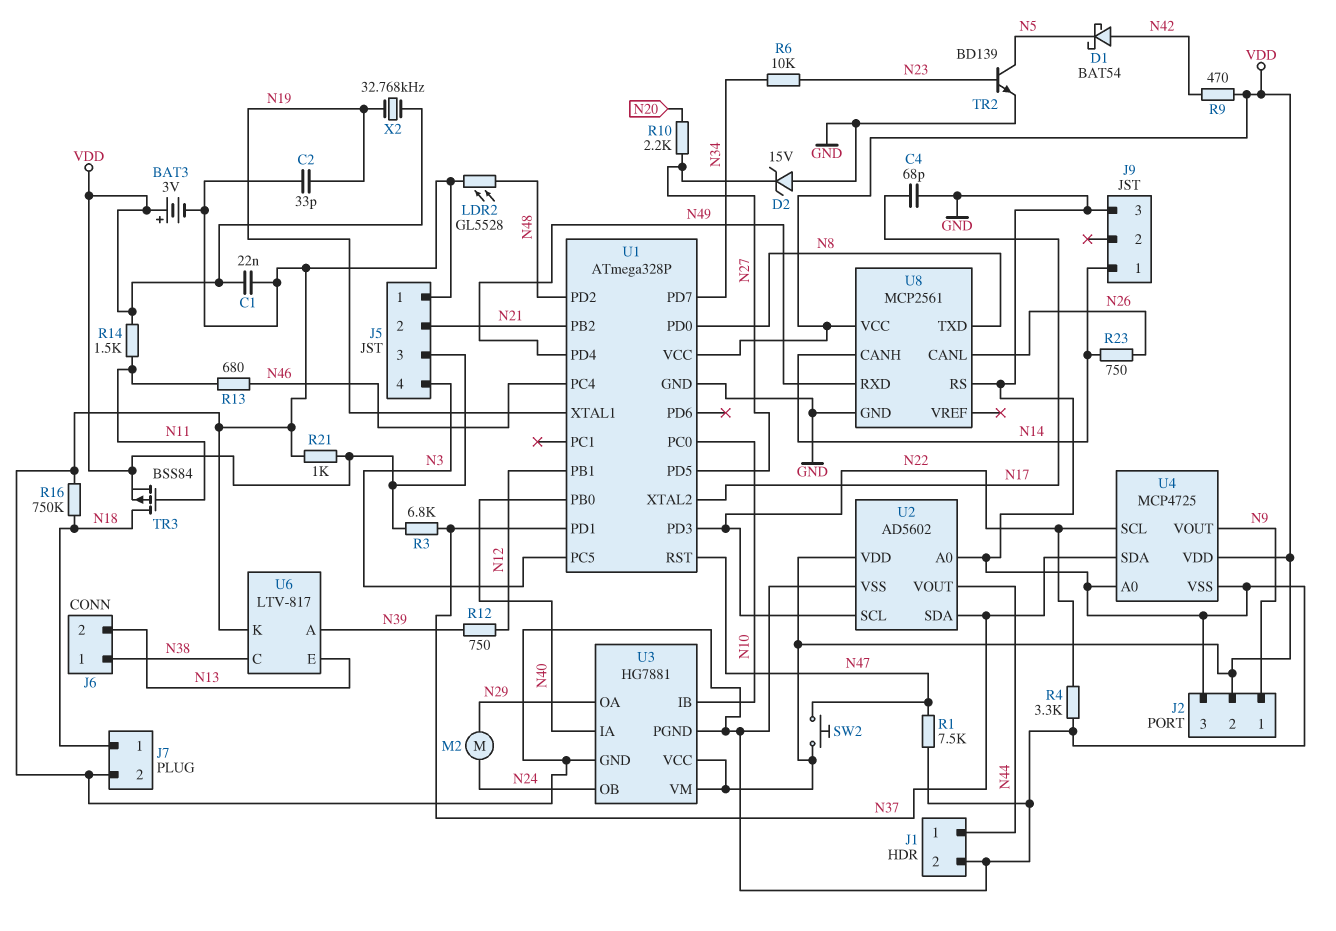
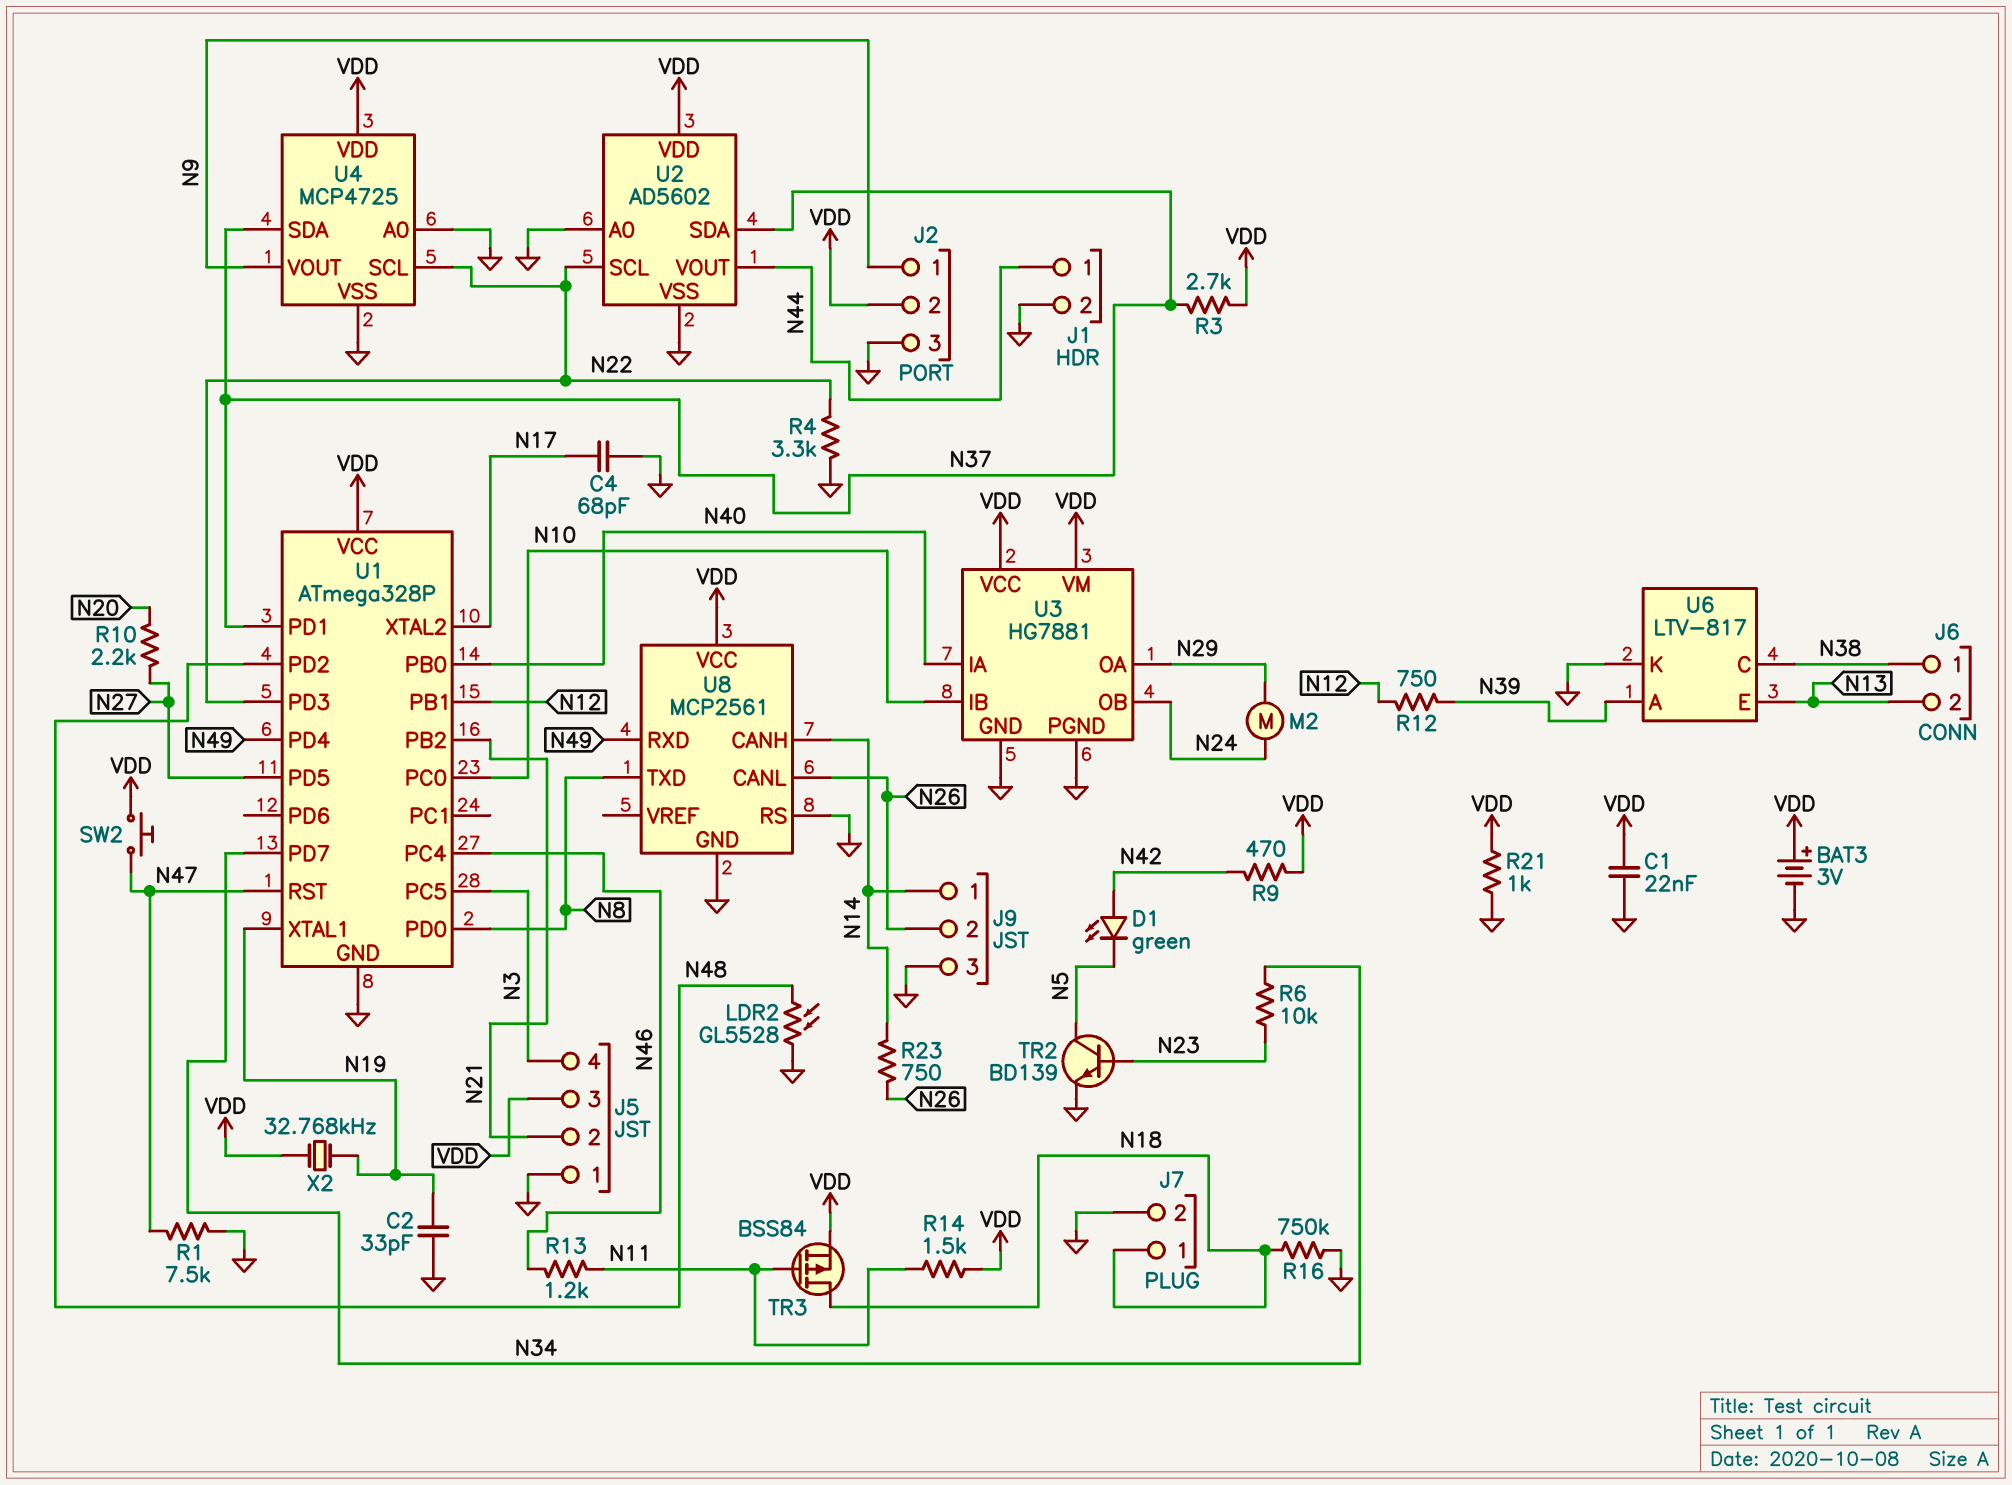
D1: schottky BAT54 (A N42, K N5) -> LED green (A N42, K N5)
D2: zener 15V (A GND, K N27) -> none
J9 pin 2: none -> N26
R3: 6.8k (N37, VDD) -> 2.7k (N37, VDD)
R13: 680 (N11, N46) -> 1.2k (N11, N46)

==

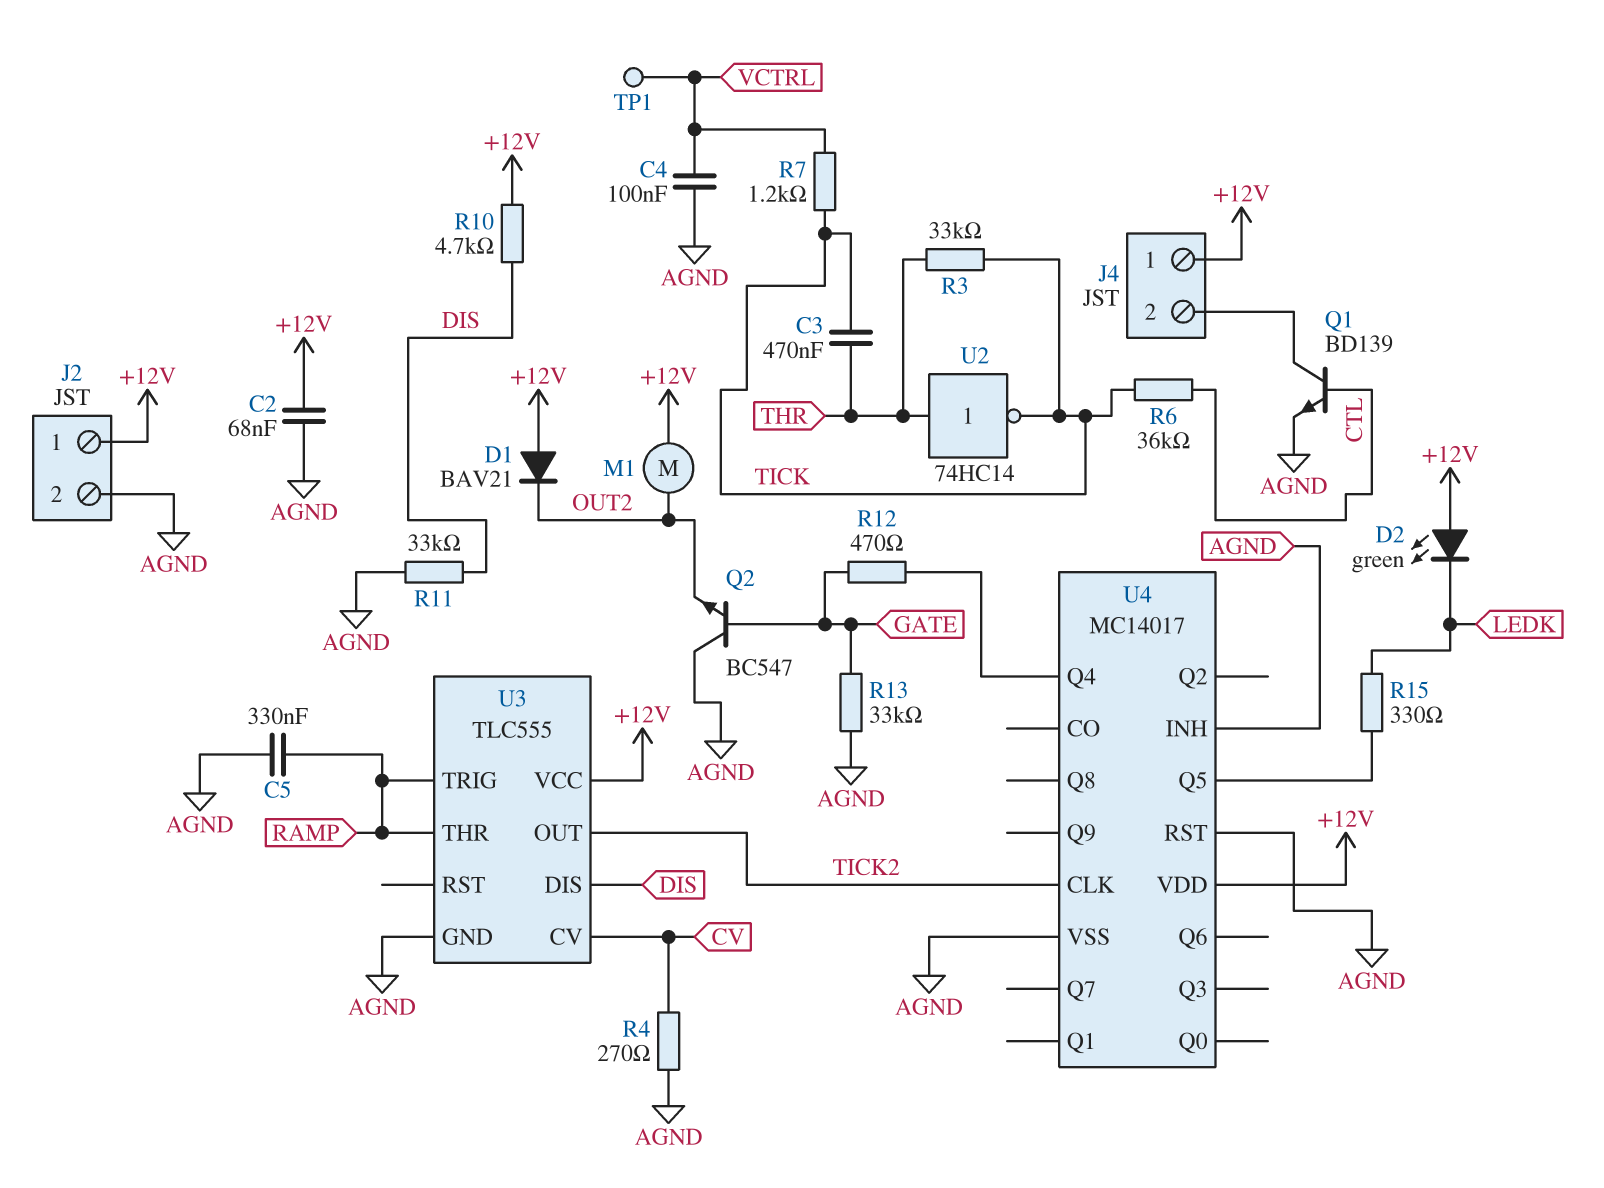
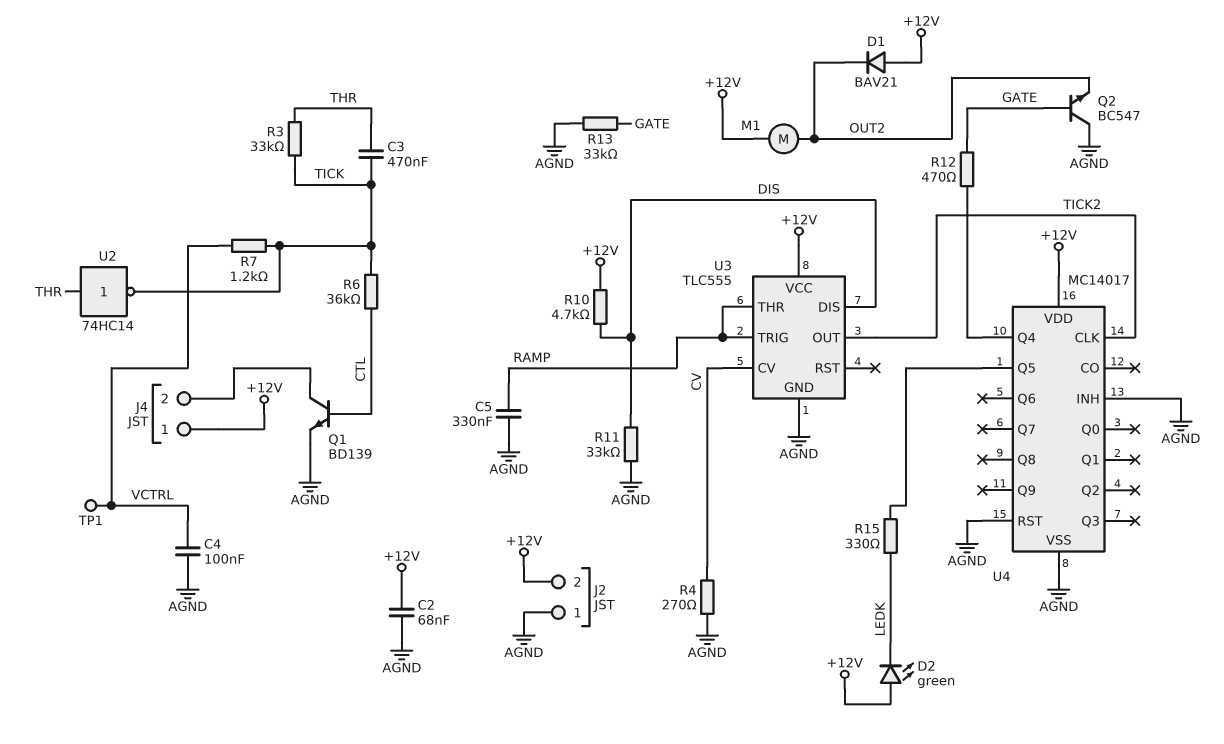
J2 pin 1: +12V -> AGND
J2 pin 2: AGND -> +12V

==

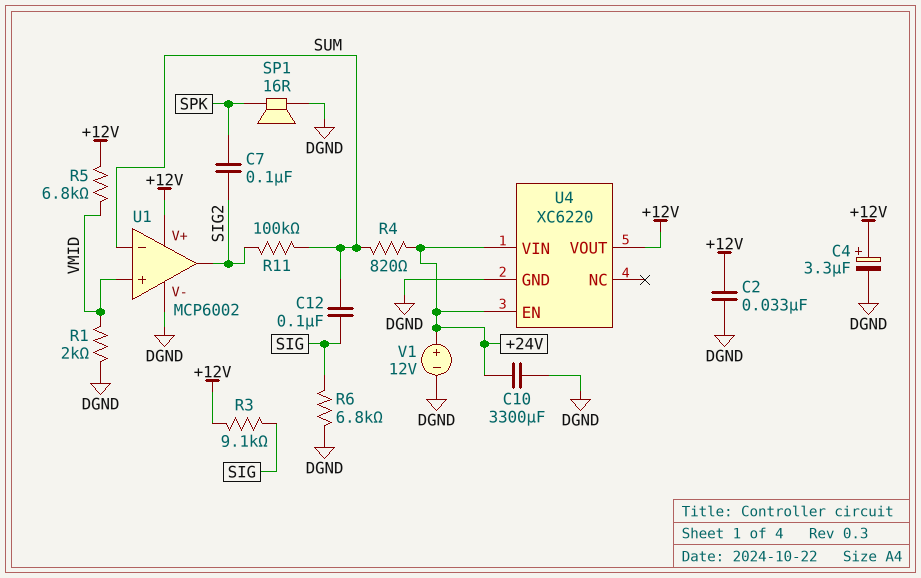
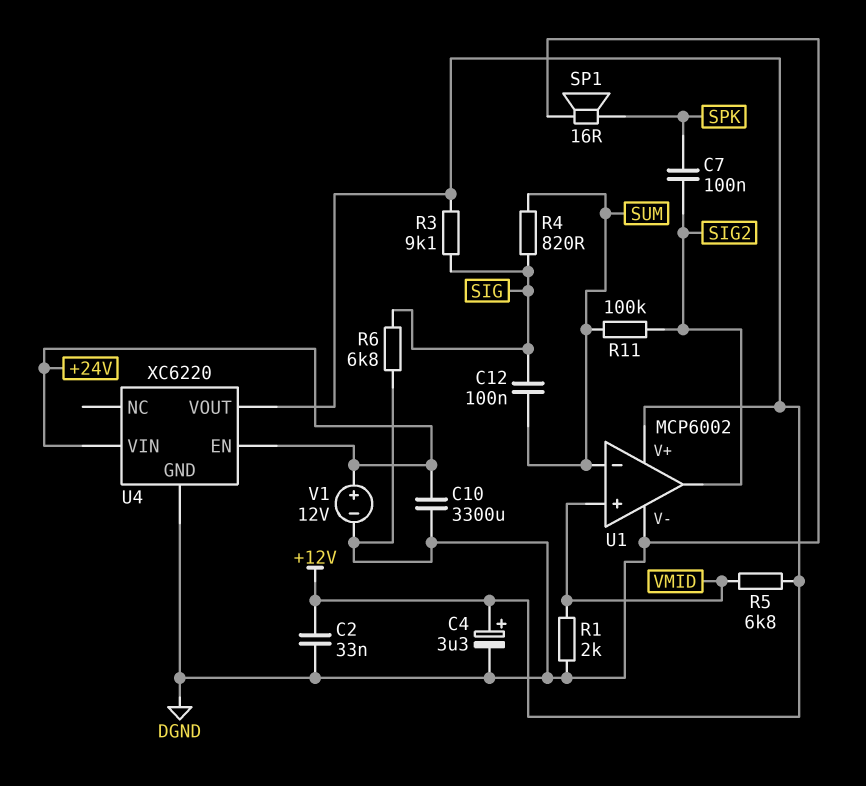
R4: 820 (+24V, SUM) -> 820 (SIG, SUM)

Problem statement:
Go through the entries. Report every line that contains the word "none".

Answer box:
D2: zener 15V (A GND, K N27) -> none
J9 pin 2: none -> N26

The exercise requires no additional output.